## Data to process

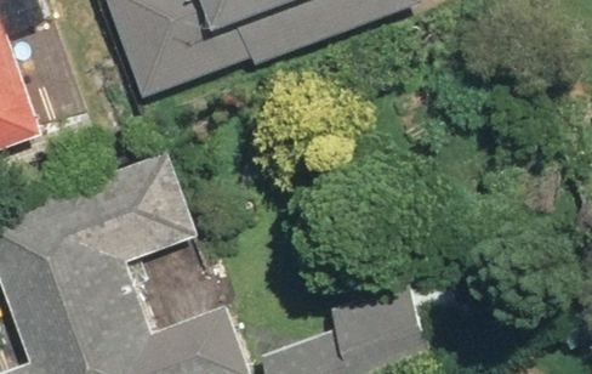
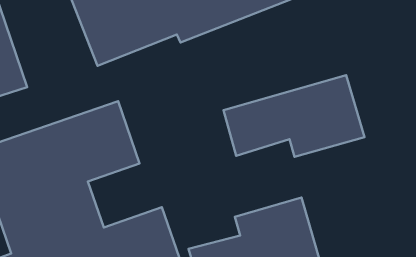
building: none -> [223,75,364,157]

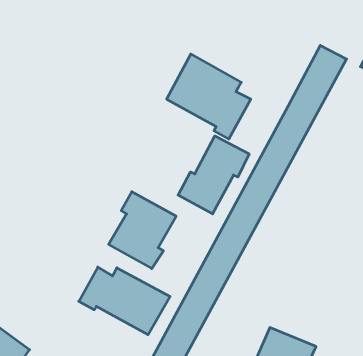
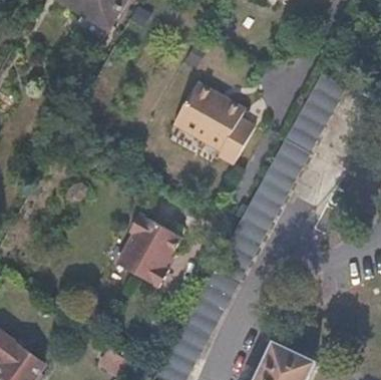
building: [178,136,249,214] -> none
building: [79,267,170,335] -> none

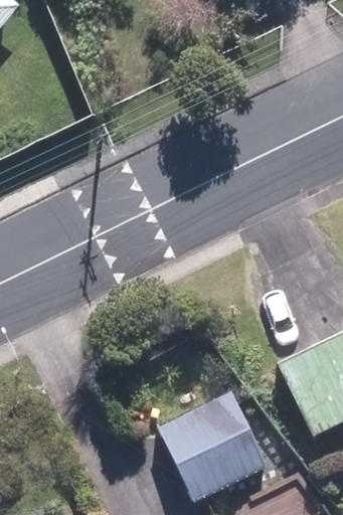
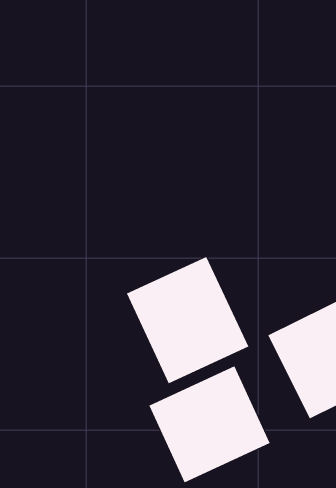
building: none -> [126,256,249,384]

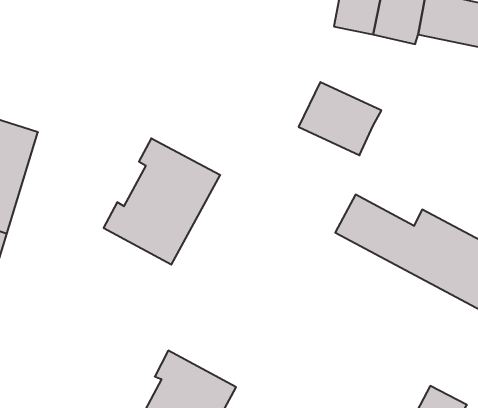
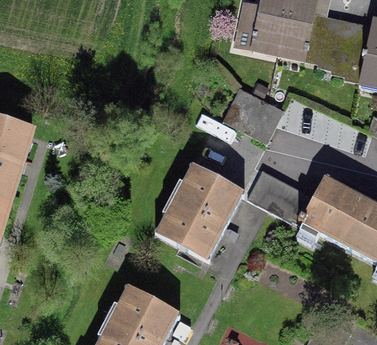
building: [104,138,220,265] -> [157,165,243,258]

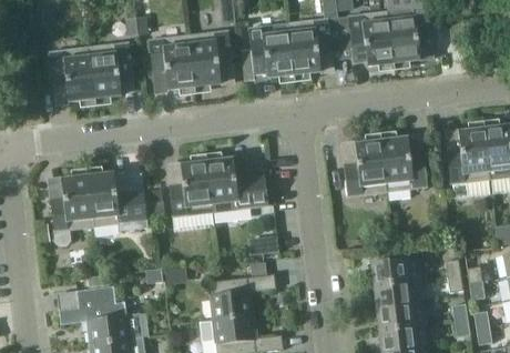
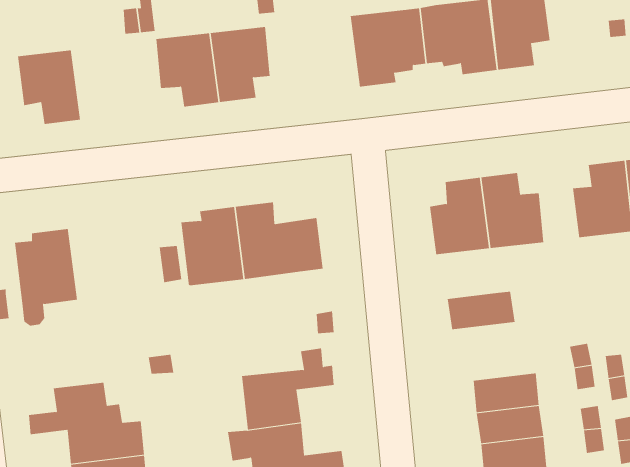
building: [239,24,294,81] -> none
building: [89,43,133,99] -> none
building: [88,173,147,231] -> none
building: [371,258,420,285] -> [447,291,515,330]

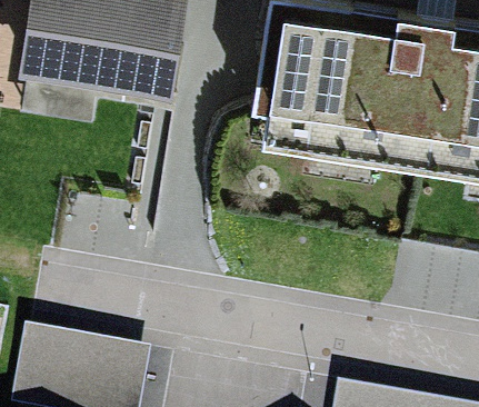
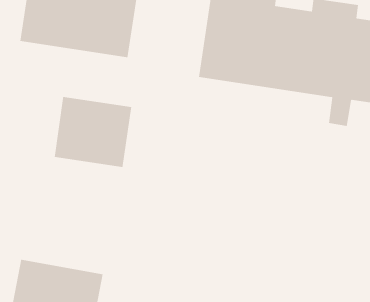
building: none -> [54,96,132,168]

## Activity
Each entry above should be copied exactly. The pictures should not.

## Exercise result
building: none -> [223,75,364,157]

building: [178,136,249,214] -> none
building: [79,267,170,335] -> none

building: none -> [126,256,249,384]

building: [104,138,220,265] -> [157,165,243,258]

building: [239,24,294,81] -> none
building: [89,43,133,99] -> none
building: [88,173,147,231] -> none
building: [371,258,420,285] -> [447,291,515,330]

building: none -> [54,96,132,168]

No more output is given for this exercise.